## WHAT IS EXPECTED
Your task is to restate every entry below word for word and omit the images.

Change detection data
• • •

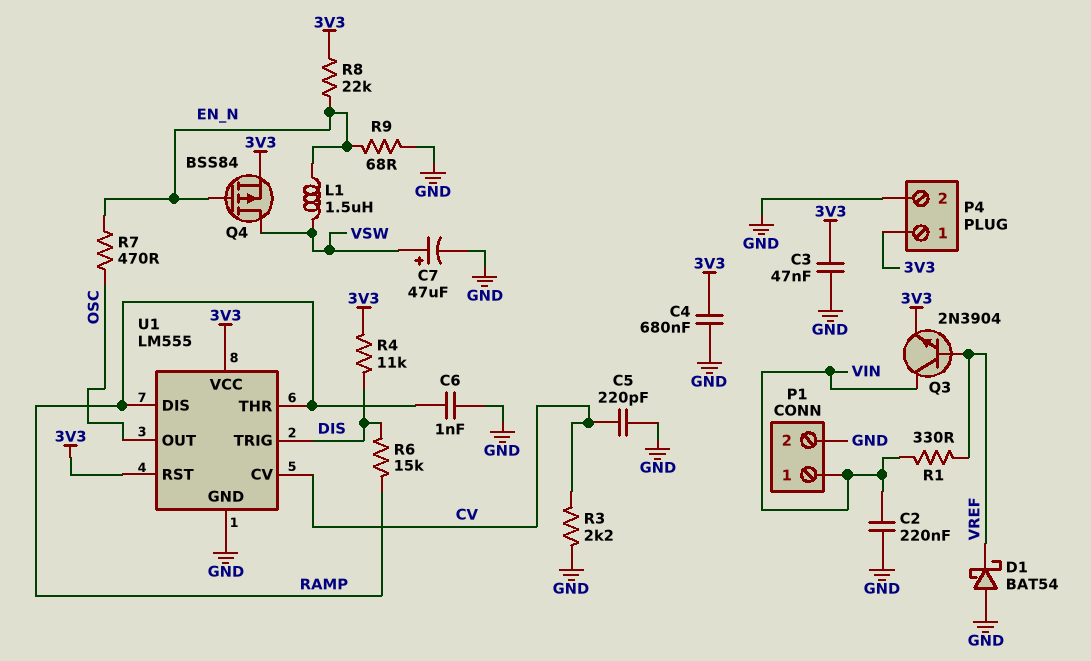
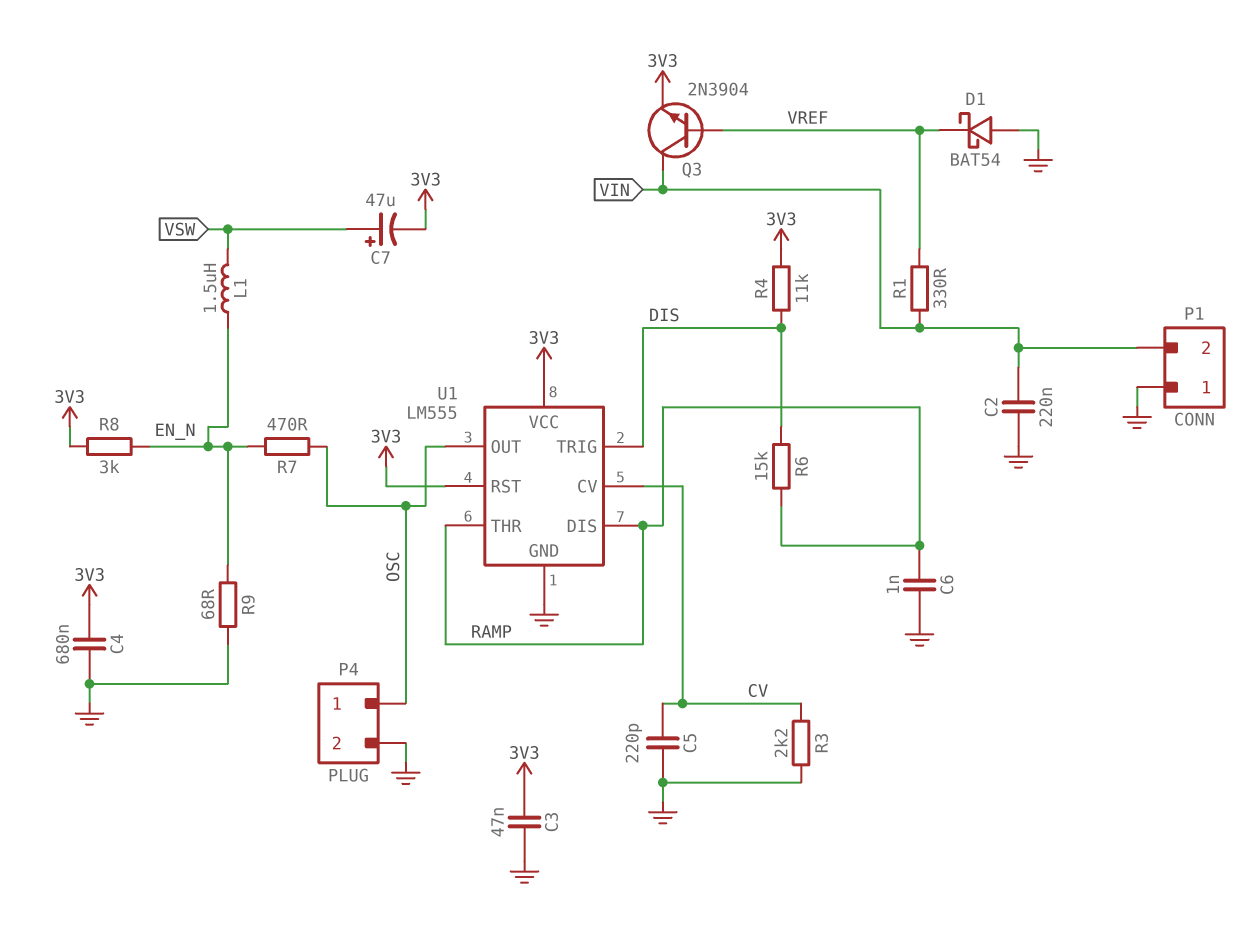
C7: 47uF (plus VSW, minus GND) -> 47uF (plus VSW, minus 3V3)
P1 pin 1: VIN -> GND
P1 pin 2: GND -> VIN
P4 pin 1: 3V3 -> OSC
Q4: PMOS BSS84 (G EN_N, D VSW, S 3V3) -> none
R8: 22k (3V3, EN_N) -> 3k (3V3, EN_N)

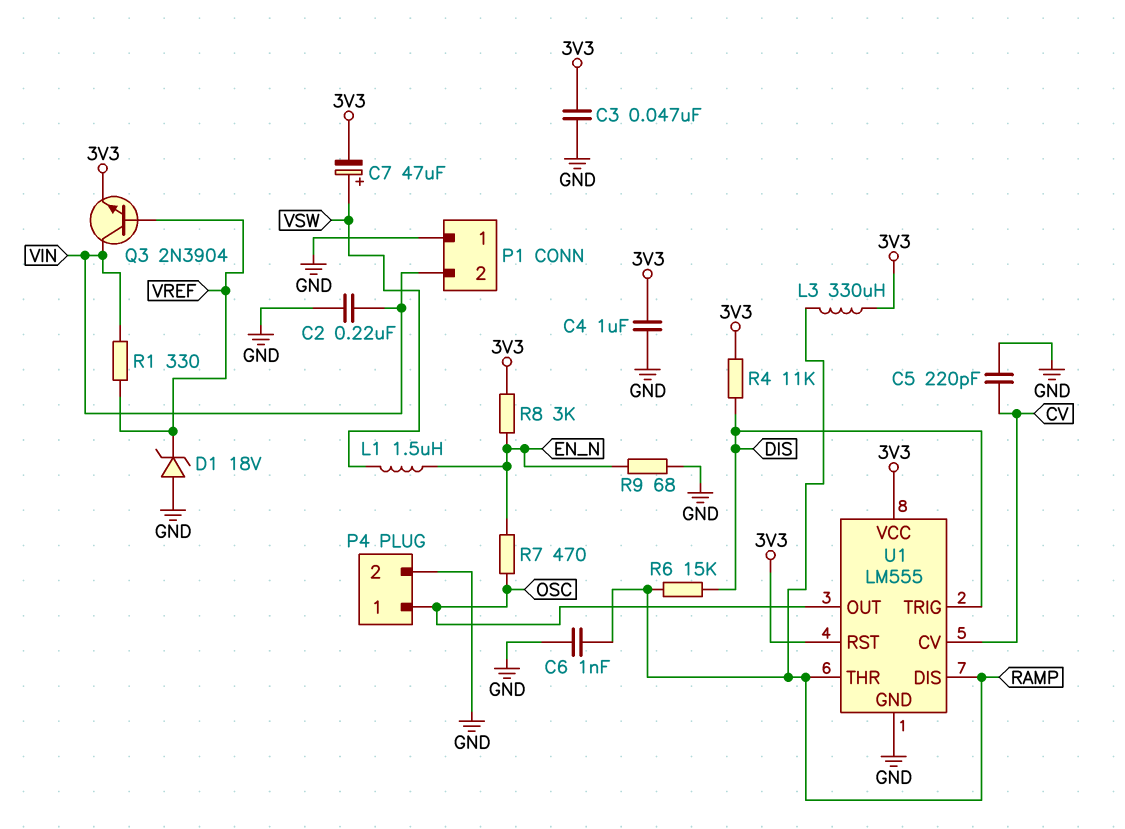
C4: 680nF (3V3, GND) -> 1uF (3V3, GND)
D1: schottky BAT54 (A GND, K VREF) -> zener 18V (A GND, K VREF)
L3: none -> 330uH (3V3, RAMP)
R3: 2.2k (CV, GND) -> none

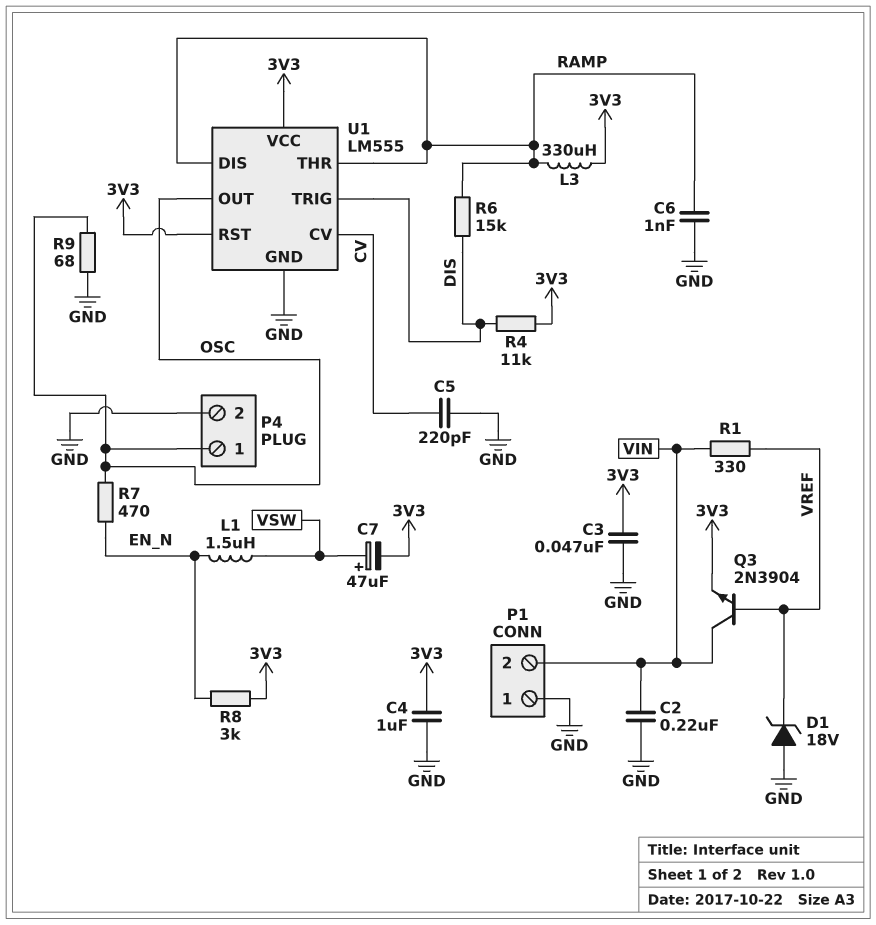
R9: 68 (EN_N, GND) -> 68 (GND, OSC)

• • •

## RESPONSE TO THE EXERCISE
C7: 47uF (plus VSW, minus GND) -> 47uF (plus VSW, minus 3V3)
P1 pin 1: VIN -> GND
P1 pin 2: GND -> VIN
P4 pin 1: 3V3 -> OSC
Q4: PMOS BSS84 (G EN_N, D VSW, S 3V3) -> none
R8: 22k (3V3, EN_N) -> 3k (3V3, EN_N)

C4: 680nF (3V3, GND) -> 1uF (3V3, GND)
D1: schottky BAT54 (A GND, K VREF) -> zener 18V (A GND, K VREF)
L3: none -> 330uH (3V3, RAMP)
R3: 2.2k (CV, GND) -> none

R9: 68 (EN_N, GND) -> 68 (GND, OSC)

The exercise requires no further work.